▶ [Problem statement]: From the first line to the last, transcribe the data exactly and skip the pictures.

▶ [Recorded information]:
'''

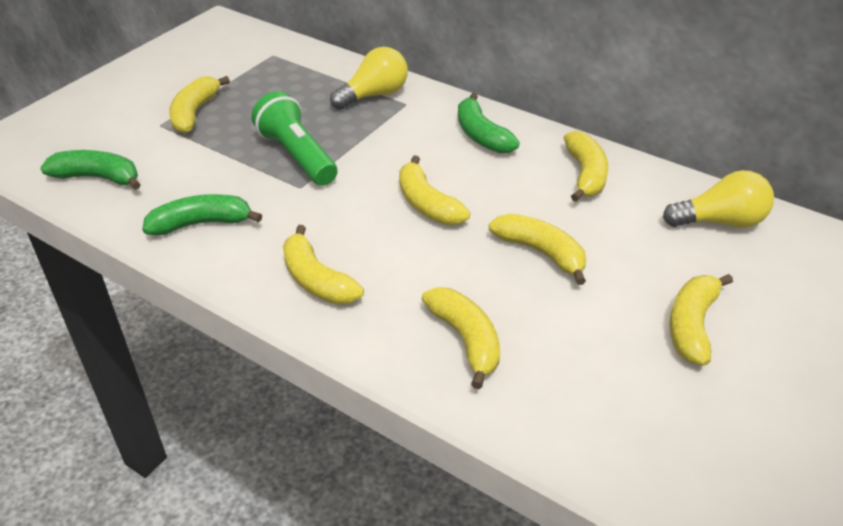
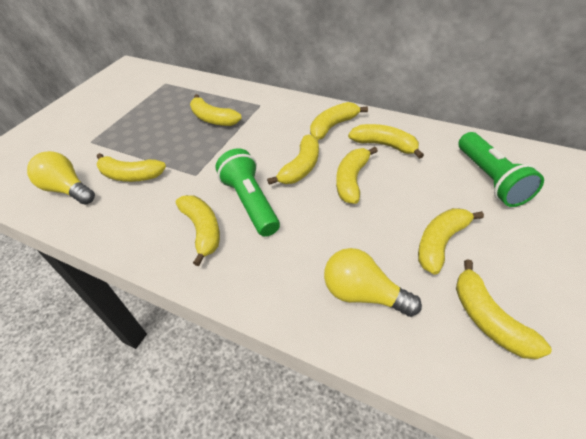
green banana: 3 -> 0
green flashlight: 1 -> 2
yellow banana: 7 -> 9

'''

▶ [Written solution]:
green banana: 3 -> 0
green flashlight: 1 -> 2
yellow banana: 7 -> 9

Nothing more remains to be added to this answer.